Object change listings:
--------

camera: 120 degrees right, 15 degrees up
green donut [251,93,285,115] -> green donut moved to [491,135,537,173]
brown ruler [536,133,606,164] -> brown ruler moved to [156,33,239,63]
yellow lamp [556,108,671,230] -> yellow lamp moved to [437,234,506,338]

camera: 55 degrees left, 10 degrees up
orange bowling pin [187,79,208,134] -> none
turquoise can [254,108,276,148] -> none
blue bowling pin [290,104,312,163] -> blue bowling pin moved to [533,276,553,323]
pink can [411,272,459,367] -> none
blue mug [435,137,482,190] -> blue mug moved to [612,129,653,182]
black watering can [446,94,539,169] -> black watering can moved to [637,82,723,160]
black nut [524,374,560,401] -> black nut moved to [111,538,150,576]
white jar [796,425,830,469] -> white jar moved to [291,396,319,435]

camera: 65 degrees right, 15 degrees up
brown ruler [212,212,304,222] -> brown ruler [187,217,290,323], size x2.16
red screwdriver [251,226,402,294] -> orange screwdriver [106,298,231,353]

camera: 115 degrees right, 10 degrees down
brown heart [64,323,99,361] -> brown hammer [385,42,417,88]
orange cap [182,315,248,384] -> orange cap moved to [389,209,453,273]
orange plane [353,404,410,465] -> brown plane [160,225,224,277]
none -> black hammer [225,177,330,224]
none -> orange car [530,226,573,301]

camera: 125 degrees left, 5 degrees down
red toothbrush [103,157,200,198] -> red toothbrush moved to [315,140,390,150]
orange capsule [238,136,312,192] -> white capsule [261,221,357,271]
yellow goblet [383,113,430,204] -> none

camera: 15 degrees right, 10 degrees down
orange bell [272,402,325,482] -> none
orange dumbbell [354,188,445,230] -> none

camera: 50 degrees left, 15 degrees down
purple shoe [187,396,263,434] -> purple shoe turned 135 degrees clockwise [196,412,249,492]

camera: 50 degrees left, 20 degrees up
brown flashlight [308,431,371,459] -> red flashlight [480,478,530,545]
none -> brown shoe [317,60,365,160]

--------

__WHAT YOU SHOULD DO__:
Starting at the line in the records above that contains "camera: 125 degrees left, 5 degrees down", output every line up to and including the last one, with nothing added.

__EXERCISE OUTPUT__:
camera: 125 degrees left, 5 degrees down
red toothbrush [103,157,200,198] -> red toothbrush moved to [315,140,390,150]
orange capsule [238,136,312,192] -> white capsule [261,221,357,271]
yellow goblet [383,113,430,204] -> none

camera: 15 degrees right, 10 degrees down
orange bell [272,402,325,482] -> none
orange dumbbell [354,188,445,230] -> none

camera: 50 degrees left, 15 degrees down
purple shoe [187,396,263,434] -> purple shoe turned 135 degrees clockwise [196,412,249,492]

camera: 50 degrees left, 20 degrees up
brown flashlight [308,431,371,459] -> red flashlight [480,478,530,545]
none -> brown shoe [317,60,365,160]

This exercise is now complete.